_Records drawn from a dataset_.
--- START ---

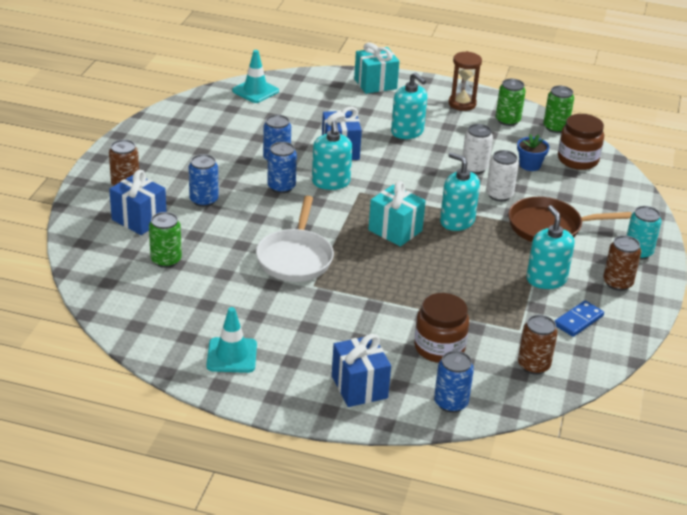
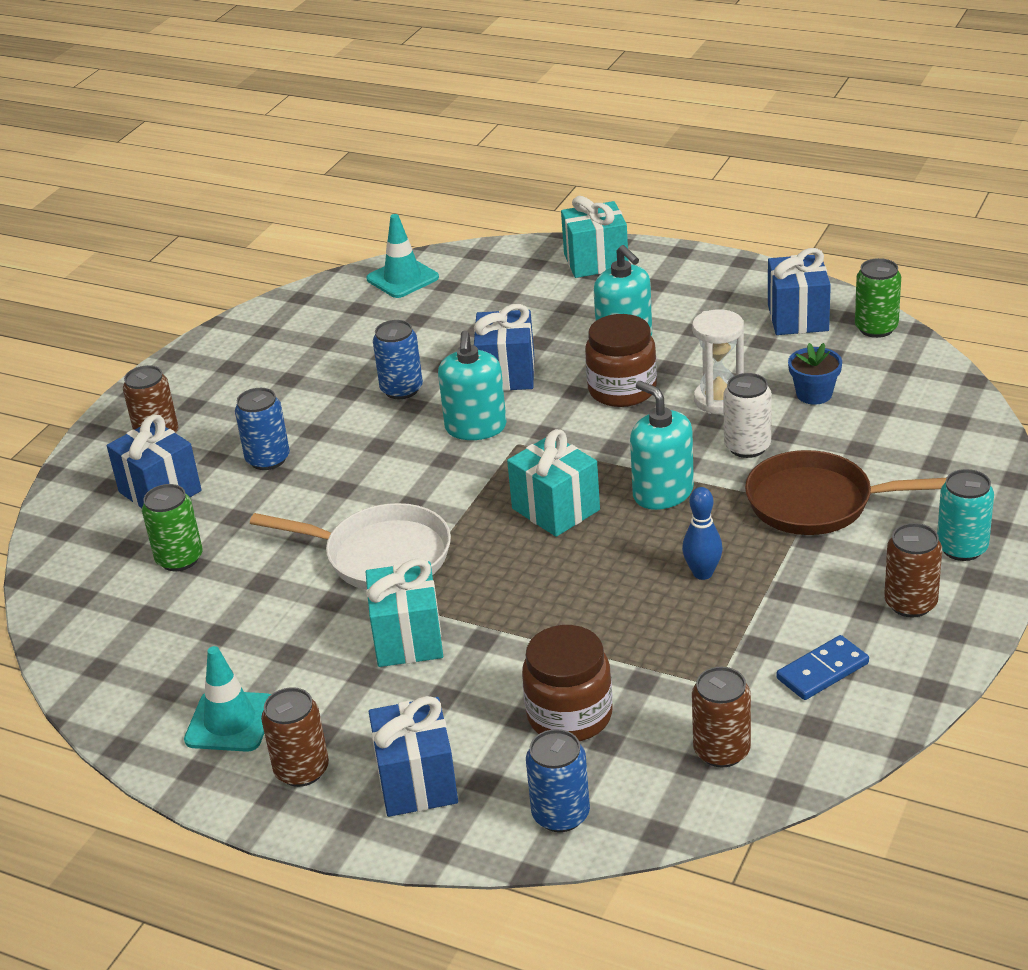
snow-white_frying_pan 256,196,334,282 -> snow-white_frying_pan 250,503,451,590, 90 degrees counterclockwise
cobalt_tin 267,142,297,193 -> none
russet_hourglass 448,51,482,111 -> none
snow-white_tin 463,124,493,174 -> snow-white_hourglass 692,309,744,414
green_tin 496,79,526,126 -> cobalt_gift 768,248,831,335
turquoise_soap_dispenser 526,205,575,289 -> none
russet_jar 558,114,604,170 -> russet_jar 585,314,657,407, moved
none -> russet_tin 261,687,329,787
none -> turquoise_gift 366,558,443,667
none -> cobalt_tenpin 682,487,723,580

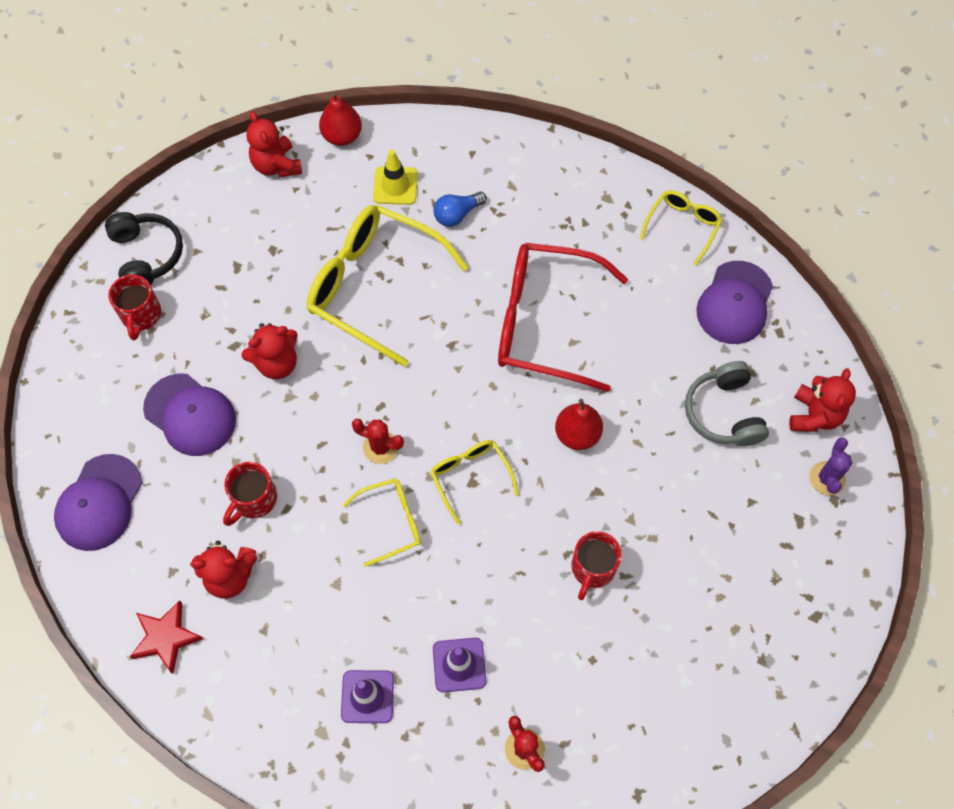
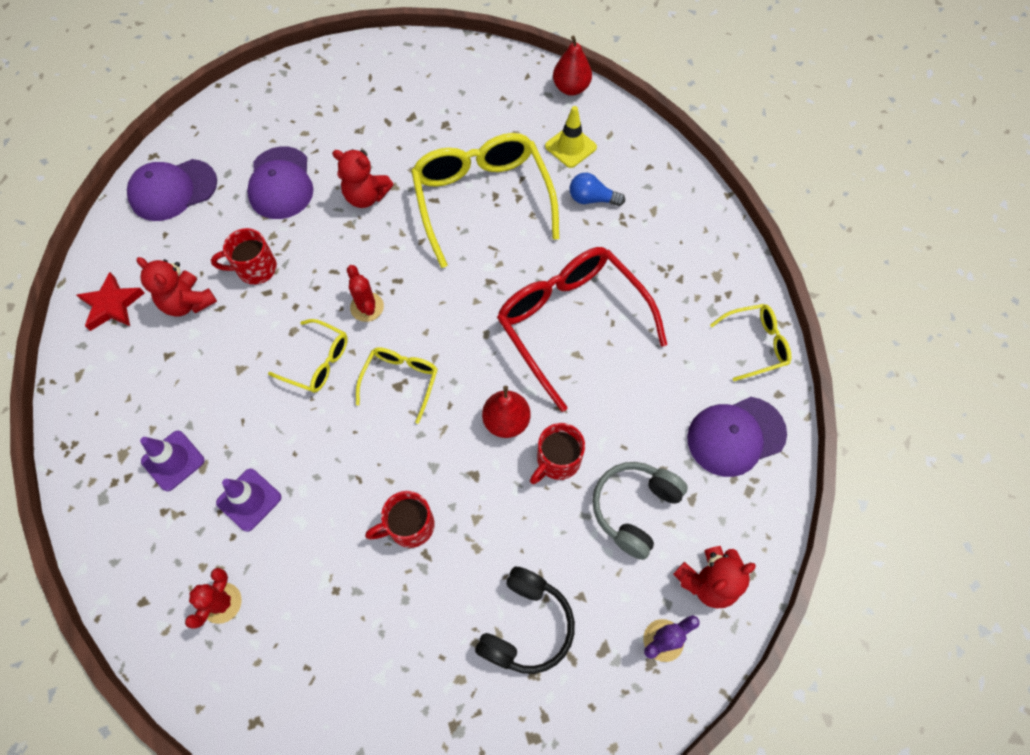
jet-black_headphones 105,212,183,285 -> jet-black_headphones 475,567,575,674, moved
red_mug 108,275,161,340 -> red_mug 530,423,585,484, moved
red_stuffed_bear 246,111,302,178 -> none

--- END ---

Your answer should be a precise transcript of the entries, minus the pictures.

_SOLUTION TO THE PROBLEM_.
snow-white_frying_pan 256,196,334,282 -> snow-white_frying_pan 250,503,451,590, 90 degrees counterclockwise
cobalt_tin 267,142,297,193 -> none
russet_hourglass 448,51,482,111 -> none
snow-white_tin 463,124,493,174 -> snow-white_hourglass 692,309,744,414
green_tin 496,79,526,126 -> cobalt_gift 768,248,831,335
turquoise_soap_dispenser 526,205,575,289 -> none
russet_jar 558,114,604,170 -> russet_jar 585,314,657,407, moved
none -> russet_tin 261,687,329,787
none -> turquoise_gift 366,558,443,667
none -> cobalt_tenpin 682,487,723,580

jet-black_headphones 105,212,183,285 -> jet-black_headphones 475,567,575,674, moved
red_mug 108,275,161,340 -> red_mug 530,423,585,484, moved
red_stuffed_bear 246,111,302,178 -> none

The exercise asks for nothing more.